(Stored items from a collection)
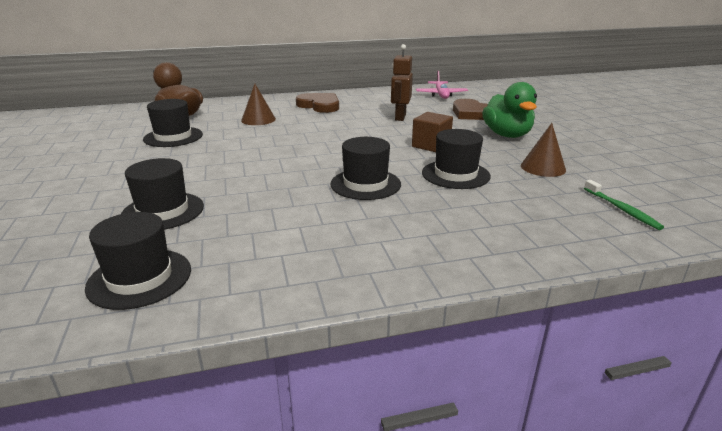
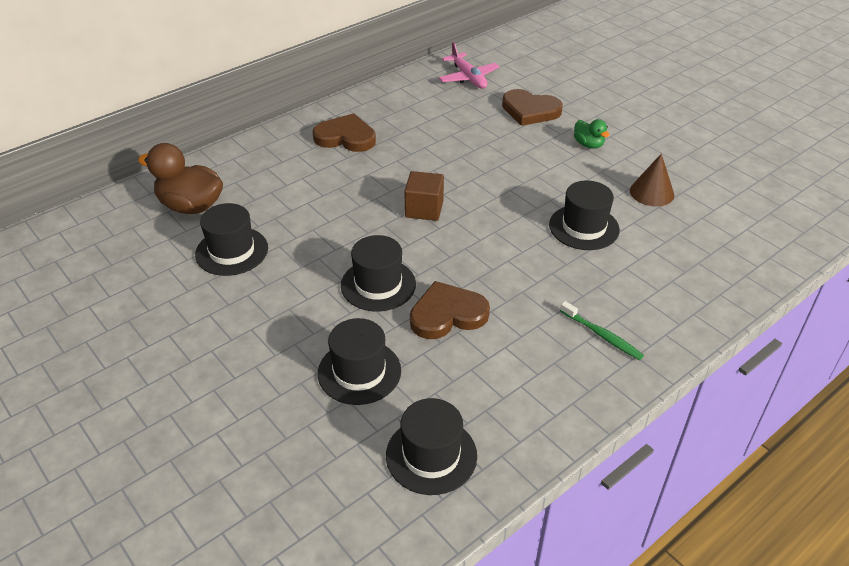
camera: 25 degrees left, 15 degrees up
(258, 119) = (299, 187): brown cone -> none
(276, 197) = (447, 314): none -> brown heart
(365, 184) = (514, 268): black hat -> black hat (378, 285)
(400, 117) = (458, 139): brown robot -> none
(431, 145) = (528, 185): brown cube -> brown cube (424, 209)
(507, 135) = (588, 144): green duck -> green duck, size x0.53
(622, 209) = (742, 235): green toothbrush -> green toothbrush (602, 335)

PROBLEM DETAILS:
Output each record above word for word, leaving out images.

WRITTEN REPLY:
camera: 25 degrees left, 15 degrees up
(258, 119) = (299, 187): brown cone -> none
(276, 197) = (447, 314): none -> brown heart
(365, 184) = (514, 268): black hat -> black hat (378, 285)
(400, 117) = (458, 139): brown robot -> none
(431, 145) = (528, 185): brown cube -> brown cube (424, 209)
(507, 135) = (588, 144): green duck -> green duck, size x0.53
(622, 209) = (742, 235): green toothbrush -> green toothbrush (602, 335)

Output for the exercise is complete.